RECORDED DATA ->

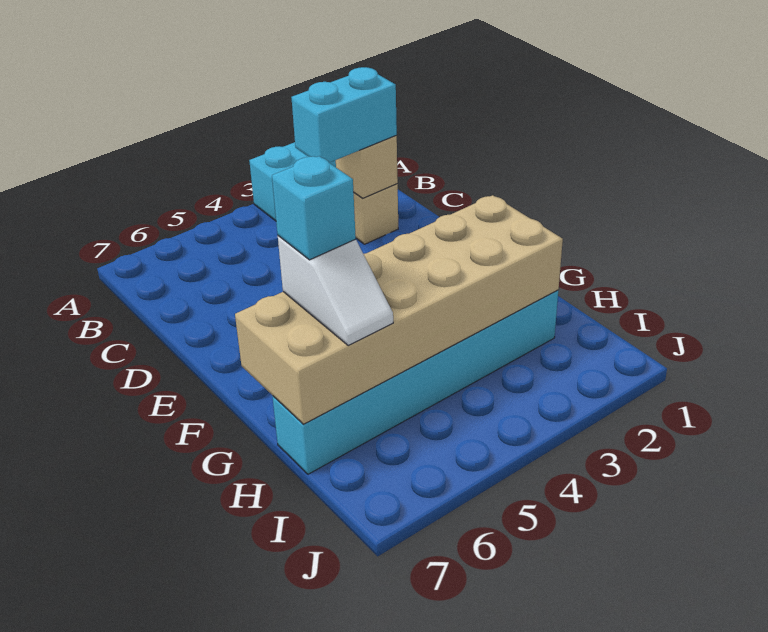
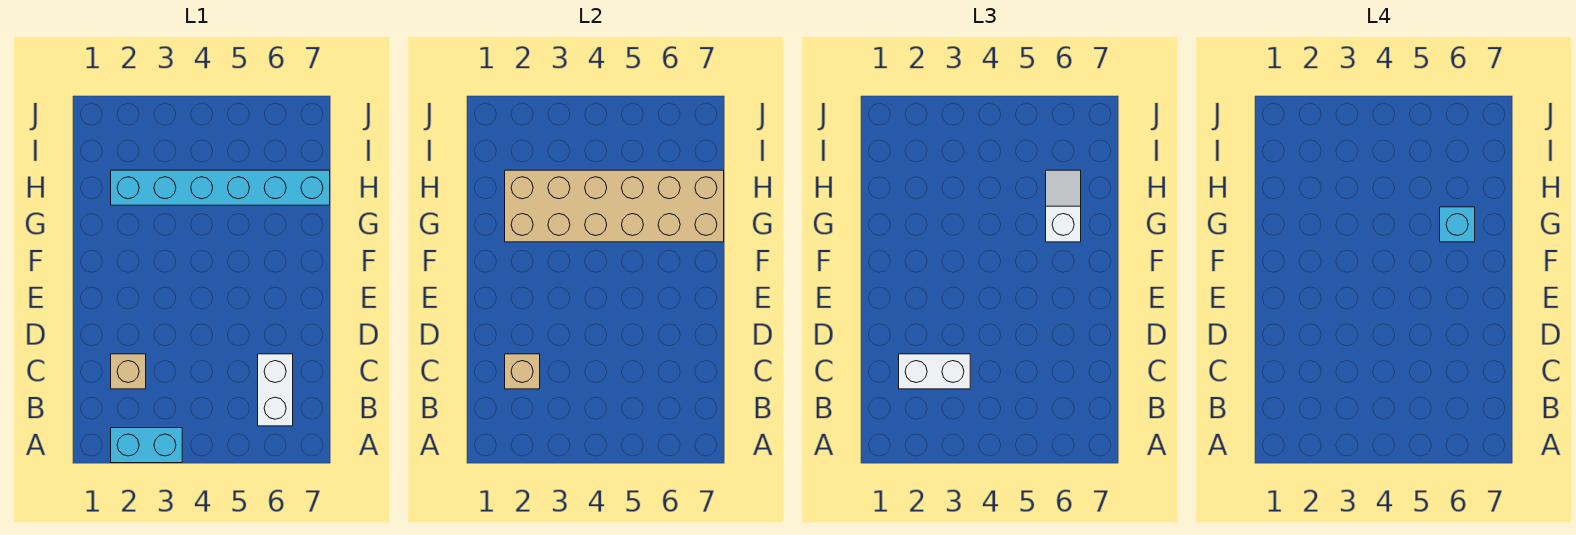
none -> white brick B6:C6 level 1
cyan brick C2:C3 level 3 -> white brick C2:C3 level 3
---
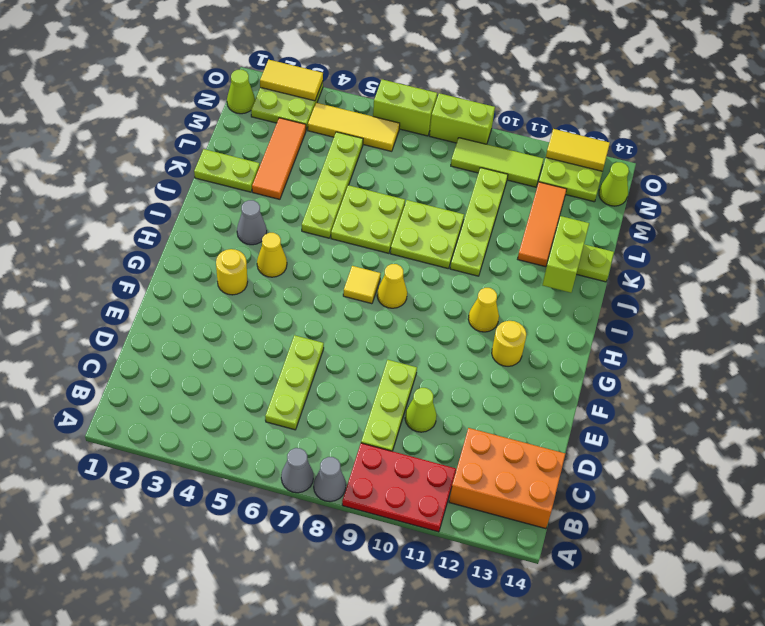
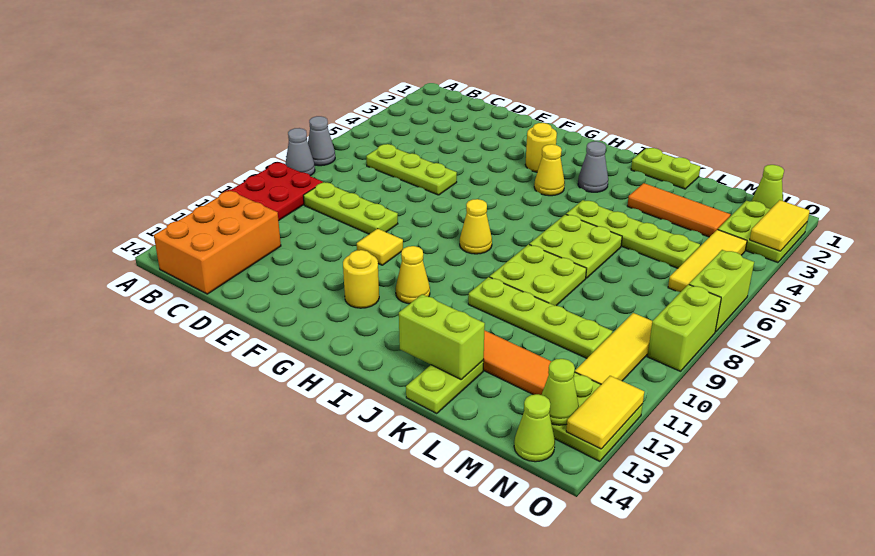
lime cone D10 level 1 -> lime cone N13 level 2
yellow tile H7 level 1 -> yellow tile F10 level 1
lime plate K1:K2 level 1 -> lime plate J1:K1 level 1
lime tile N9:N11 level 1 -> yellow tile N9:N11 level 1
--
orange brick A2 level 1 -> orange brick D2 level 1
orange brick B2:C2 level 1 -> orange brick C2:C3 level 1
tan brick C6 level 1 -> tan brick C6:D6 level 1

ACTION ITEM -> Word for word, restate the lines of the data above that fall between the line holding "orange brick B2:C2" and the line holding "tan brick C6 level", inclusive, and no other lines.

RESULT FOR THIS EXERCISE ->
orange brick B2:C2 level 1 -> orange brick C2:C3 level 1
tan brick C6 level 1 -> tan brick C6:D6 level 1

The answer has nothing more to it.